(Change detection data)
========

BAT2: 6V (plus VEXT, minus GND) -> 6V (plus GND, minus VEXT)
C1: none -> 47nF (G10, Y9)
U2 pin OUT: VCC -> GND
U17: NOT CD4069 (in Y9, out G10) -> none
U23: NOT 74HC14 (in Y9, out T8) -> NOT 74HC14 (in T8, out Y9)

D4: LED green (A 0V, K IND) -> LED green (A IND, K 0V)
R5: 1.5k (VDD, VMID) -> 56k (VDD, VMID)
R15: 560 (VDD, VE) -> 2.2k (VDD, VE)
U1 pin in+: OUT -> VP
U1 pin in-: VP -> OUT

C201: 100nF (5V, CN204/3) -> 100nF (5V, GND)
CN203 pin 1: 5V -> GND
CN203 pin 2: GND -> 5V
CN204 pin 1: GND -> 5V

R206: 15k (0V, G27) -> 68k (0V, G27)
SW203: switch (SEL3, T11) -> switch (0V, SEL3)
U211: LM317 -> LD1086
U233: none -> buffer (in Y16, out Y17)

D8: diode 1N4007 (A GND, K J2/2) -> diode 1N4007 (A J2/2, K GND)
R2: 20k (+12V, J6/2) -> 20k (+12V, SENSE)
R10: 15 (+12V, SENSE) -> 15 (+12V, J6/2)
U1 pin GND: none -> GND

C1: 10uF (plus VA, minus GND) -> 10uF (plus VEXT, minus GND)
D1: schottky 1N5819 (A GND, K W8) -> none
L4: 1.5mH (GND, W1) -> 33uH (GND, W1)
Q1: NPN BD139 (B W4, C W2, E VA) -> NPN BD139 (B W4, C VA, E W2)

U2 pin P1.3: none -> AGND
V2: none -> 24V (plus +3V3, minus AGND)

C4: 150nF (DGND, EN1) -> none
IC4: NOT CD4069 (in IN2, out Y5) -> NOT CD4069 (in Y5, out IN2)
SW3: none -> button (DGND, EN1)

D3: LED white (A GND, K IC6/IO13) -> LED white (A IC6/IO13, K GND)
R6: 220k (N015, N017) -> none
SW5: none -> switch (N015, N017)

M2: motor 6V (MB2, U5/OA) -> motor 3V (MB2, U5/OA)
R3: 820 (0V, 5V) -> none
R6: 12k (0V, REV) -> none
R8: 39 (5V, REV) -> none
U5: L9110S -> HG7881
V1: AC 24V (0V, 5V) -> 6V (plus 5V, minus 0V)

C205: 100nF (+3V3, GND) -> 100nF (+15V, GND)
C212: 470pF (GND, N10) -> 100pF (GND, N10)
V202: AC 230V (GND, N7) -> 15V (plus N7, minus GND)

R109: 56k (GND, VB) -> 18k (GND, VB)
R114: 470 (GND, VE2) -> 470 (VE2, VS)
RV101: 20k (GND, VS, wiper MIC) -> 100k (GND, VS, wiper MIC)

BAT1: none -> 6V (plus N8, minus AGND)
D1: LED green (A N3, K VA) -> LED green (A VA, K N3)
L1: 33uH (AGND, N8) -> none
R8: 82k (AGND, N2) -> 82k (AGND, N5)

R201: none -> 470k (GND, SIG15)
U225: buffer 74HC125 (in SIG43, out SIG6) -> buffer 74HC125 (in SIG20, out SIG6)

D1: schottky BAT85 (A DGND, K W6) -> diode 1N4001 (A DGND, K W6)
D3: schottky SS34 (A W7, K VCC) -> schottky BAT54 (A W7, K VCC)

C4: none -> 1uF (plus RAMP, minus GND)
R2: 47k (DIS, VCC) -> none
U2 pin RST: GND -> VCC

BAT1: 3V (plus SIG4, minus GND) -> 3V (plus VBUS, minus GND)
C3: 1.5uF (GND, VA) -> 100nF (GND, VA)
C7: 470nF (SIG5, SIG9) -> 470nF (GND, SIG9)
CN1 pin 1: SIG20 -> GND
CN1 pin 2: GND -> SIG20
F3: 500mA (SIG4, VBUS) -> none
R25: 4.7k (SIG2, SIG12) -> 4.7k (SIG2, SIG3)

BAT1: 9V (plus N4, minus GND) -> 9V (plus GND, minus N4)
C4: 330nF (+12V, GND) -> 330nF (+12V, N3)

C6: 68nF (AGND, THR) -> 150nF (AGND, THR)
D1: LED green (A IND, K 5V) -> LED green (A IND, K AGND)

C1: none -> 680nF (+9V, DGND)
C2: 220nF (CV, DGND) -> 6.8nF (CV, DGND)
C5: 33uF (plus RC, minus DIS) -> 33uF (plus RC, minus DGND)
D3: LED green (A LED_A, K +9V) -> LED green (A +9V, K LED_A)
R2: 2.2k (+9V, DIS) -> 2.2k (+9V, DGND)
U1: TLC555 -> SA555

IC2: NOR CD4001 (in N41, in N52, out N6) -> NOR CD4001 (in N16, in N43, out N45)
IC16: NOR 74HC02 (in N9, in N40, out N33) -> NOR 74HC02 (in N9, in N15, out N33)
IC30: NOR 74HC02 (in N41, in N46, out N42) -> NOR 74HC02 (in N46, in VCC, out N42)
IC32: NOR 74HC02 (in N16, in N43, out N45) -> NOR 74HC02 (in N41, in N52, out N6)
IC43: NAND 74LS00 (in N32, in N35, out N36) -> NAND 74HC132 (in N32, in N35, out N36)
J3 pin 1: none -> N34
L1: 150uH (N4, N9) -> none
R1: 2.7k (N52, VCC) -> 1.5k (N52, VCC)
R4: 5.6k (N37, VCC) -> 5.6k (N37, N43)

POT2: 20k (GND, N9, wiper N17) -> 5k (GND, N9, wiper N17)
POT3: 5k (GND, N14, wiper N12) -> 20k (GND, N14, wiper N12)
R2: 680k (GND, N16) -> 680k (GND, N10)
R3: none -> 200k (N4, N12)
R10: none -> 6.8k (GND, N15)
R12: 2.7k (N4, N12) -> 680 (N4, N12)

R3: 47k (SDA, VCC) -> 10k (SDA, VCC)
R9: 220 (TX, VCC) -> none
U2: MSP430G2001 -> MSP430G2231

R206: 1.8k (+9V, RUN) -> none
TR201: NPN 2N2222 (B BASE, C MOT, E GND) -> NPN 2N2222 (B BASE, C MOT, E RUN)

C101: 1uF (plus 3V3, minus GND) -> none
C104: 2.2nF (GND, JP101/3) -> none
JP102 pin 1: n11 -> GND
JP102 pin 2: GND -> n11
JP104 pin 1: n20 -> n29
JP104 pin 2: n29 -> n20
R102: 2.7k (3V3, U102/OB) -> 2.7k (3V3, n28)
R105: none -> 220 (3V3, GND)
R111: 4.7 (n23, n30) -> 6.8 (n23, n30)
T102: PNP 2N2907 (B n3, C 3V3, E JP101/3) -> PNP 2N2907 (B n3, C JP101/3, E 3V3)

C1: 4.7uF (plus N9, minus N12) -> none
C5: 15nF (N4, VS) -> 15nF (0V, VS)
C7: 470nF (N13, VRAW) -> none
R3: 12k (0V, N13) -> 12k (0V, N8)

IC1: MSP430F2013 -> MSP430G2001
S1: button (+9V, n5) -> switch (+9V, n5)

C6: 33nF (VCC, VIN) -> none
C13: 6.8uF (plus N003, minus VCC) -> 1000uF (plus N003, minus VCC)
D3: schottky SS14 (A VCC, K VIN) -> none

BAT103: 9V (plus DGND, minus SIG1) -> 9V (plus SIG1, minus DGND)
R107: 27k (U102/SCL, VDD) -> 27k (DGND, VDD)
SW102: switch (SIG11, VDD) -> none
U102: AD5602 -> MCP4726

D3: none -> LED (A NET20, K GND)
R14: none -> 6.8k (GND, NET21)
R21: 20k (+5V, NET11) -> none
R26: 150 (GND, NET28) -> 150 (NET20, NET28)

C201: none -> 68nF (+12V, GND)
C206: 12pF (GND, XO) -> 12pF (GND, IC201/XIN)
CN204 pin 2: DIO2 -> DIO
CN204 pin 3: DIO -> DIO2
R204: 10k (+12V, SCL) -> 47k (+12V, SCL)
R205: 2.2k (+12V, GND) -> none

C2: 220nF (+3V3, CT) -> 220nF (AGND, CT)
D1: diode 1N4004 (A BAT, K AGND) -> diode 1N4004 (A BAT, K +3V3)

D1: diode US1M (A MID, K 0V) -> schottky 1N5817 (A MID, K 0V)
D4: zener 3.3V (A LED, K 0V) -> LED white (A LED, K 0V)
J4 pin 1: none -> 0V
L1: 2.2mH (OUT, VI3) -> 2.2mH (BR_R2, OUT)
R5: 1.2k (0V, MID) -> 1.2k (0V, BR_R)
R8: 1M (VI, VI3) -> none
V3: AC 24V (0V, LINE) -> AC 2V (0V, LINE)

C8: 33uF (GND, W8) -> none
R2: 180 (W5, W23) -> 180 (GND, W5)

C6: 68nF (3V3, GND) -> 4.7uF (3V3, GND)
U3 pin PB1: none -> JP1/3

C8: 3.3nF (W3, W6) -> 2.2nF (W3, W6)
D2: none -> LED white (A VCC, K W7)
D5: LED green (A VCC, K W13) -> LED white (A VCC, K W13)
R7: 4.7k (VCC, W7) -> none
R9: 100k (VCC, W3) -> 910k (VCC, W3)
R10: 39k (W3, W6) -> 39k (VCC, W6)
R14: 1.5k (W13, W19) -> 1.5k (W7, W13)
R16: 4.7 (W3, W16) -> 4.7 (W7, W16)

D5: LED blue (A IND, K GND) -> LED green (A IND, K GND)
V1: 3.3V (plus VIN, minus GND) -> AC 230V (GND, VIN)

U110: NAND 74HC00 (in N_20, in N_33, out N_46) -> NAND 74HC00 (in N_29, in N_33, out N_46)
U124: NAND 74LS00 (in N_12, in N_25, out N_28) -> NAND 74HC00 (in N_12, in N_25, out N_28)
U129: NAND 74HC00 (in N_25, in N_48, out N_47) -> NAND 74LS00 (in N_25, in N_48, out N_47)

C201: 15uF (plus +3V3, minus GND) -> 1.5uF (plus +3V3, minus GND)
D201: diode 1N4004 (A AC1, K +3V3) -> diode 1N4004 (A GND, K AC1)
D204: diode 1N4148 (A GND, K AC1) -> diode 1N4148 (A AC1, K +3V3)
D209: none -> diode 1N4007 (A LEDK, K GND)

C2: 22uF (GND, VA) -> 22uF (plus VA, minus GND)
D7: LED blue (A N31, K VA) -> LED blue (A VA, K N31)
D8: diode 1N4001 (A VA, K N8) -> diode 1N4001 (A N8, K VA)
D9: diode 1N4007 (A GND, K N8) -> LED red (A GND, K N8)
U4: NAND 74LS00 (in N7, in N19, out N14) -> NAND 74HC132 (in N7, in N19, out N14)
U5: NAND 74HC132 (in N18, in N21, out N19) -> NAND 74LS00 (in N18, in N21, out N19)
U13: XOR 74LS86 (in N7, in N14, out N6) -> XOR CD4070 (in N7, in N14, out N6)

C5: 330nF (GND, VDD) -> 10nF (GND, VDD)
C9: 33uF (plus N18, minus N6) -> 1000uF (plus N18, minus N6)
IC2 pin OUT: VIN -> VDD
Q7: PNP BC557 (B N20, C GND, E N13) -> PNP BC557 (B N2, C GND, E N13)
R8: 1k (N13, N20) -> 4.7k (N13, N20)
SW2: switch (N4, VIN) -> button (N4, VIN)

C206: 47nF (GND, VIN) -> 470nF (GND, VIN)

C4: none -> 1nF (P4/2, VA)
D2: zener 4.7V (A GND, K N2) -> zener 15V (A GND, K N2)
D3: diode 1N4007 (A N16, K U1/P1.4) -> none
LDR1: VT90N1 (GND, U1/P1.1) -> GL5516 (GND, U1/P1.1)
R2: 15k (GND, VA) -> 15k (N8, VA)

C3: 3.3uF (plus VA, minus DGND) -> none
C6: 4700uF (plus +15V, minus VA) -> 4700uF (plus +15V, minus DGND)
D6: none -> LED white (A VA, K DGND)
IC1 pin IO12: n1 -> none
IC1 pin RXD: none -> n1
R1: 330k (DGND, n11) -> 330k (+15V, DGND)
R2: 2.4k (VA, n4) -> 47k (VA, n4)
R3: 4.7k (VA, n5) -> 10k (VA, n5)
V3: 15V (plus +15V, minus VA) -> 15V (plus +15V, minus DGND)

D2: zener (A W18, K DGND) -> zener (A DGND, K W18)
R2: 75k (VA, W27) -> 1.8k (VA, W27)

========

• **WORK INSTRUCTION**
Beginning at the line with "J3 pin 1: none -> N34" and ending at the line with "C1: 4.7uF (plus N9, minus N12) -> none", reproduce each line of the data above exactly, and add no other lines.

• **TASK ANSWER**
J3 pin 1: none -> N34
L1: 150uH (N4, N9) -> none
R1: 2.7k (N52, VCC) -> 1.5k (N52, VCC)
R4: 5.6k (N37, VCC) -> 5.6k (N37, N43)

POT2: 20k (GND, N9, wiper N17) -> 5k (GND, N9, wiper N17)
POT3: 5k (GND, N14, wiper N12) -> 20k (GND, N14, wiper N12)
R2: 680k (GND, N16) -> 680k (GND, N10)
R3: none -> 200k (N4, N12)
R10: none -> 6.8k (GND, N15)
R12: 2.7k (N4, N12) -> 680 (N4, N12)

R3: 47k (SDA, VCC) -> 10k (SDA, VCC)
R9: 220 (TX, VCC) -> none
U2: MSP430G2001 -> MSP430G2231

R206: 1.8k (+9V, RUN) -> none
TR201: NPN 2N2222 (B BASE, C MOT, E GND) -> NPN 2N2222 (B BASE, C MOT, E RUN)

C101: 1uF (plus 3V3, minus GND) -> none
C104: 2.2nF (GND, JP101/3) -> none
JP102 pin 1: n11 -> GND
JP102 pin 2: GND -> n11
JP104 pin 1: n20 -> n29
JP104 pin 2: n29 -> n20
R102: 2.7k (3V3, U102/OB) -> 2.7k (3V3, n28)
R105: none -> 220 (3V3, GND)
R111: 4.7 (n23, n30) -> 6.8 (n23, n30)
T102: PNP 2N2907 (B n3, C 3V3, E JP101/3) -> PNP 2N2907 (B n3, C JP101/3, E 3V3)

C1: 4.7uF (plus N9, minus N12) -> none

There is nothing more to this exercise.